A faithful transcription of all the entries below is needed, without the pictures.

── Data for the task

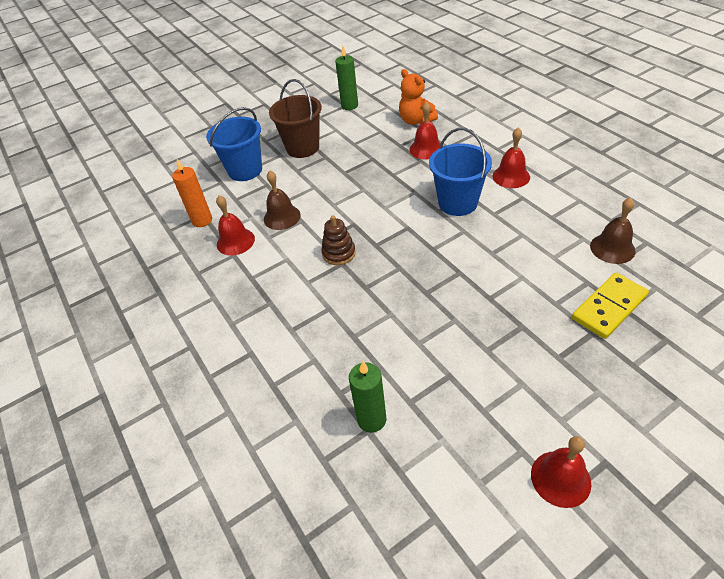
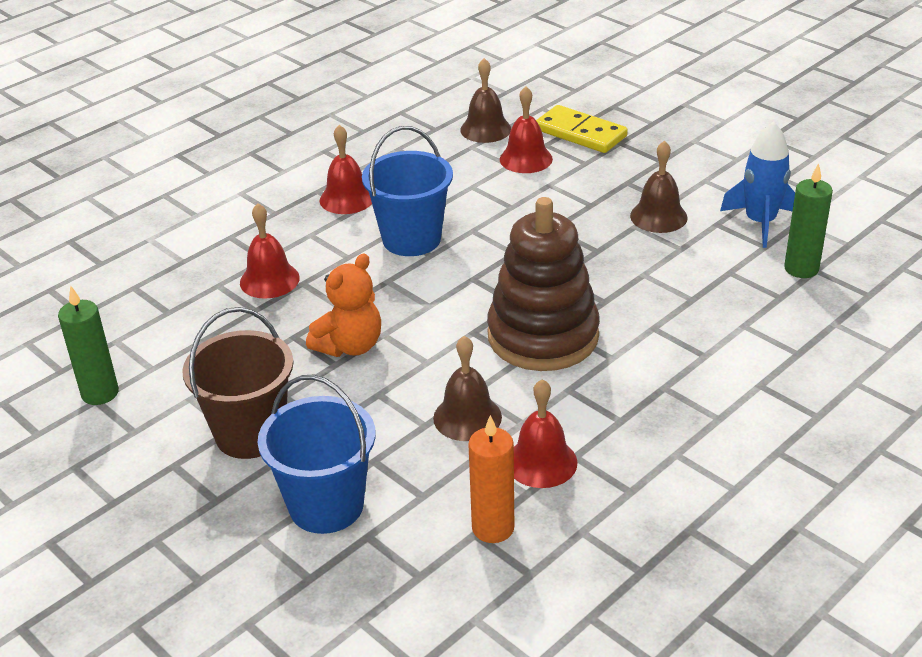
camera: 105 degrees left, 10 degrees down
(339, 253) = (543, 336): brown stacking toy -> brown stacking toy, size x2.09
(416, 121) = (177, 300): orange teddy bear -> orange teddy bear (350, 346)
(446, 408) = (760, 222): none -> blue rocket
(466, 337) = (658, 216): none -> brown bell
(560, 478) = (798, 159): red bell -> red bell (526, 159)

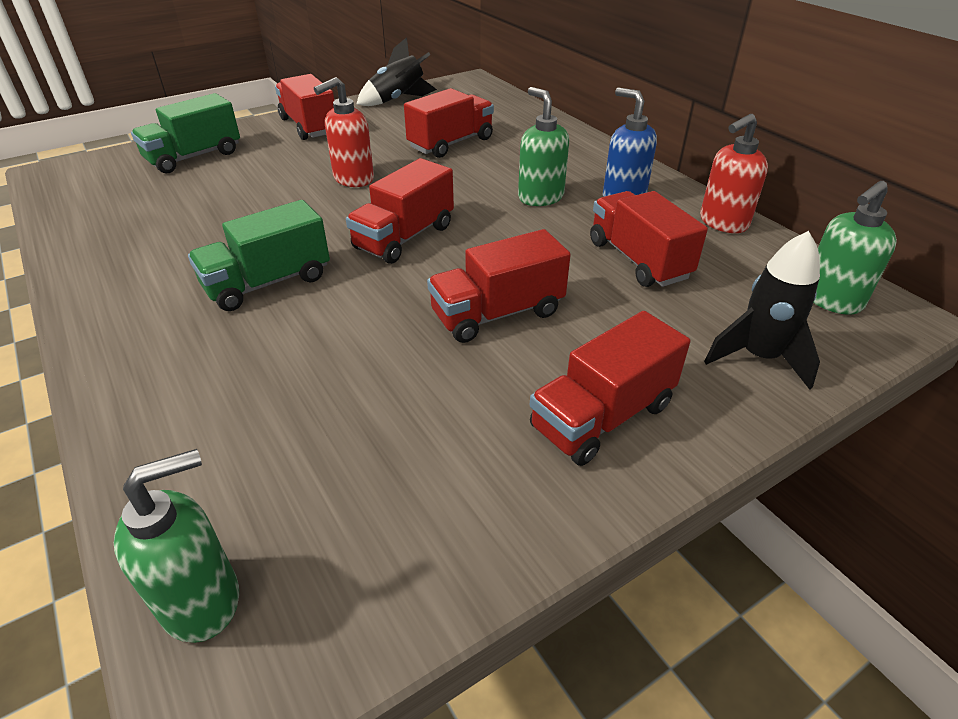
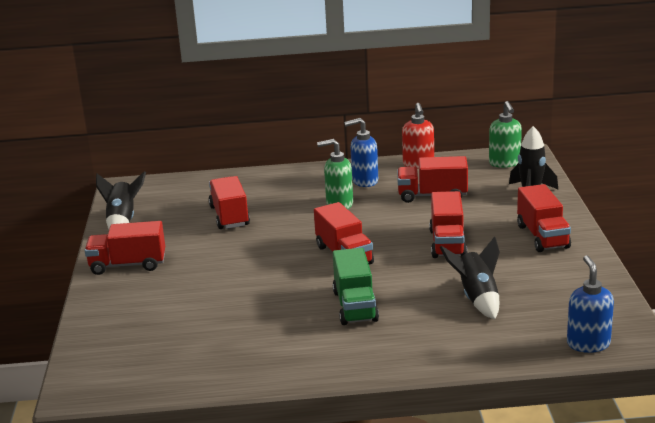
camera: 60 degrees left, 15 degrees down
(194, 157) = (127, 320): green truck -> none
(202, 600) = (588, 343): green soap dispenser -> blue soap dispenser
(332, 392) = (477, 298): none -> black rocket
(353, 179) = (244, 260): red soap dispenser -> none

────

## [Reply]
camera: 105 degrees left, 10 degrees down
(339, 253) = (543, 336): brown stacking toy -> brown stacking toy, size x2.09
(416, 121) = (177, 300): orange teddy bear -> orange teddy bear (350, 346)
(446, 408) = (760, 222): none -> blue rocket
(466, 337) = (658, 216): none -> brown bell
(560, 478) = (798, 159): red bell -> red bell (526, 159)

camera: 60 degrees left, 15 degrees down
(194, 157) = (127, 320): green truck -> none
(202, 600) = (588, 343): green soap dispenser -> blue soap dispenser
(332, 392) = (477, 298): none -> black rocket
(353, 179) = (244, 260): red soap dispenser -> none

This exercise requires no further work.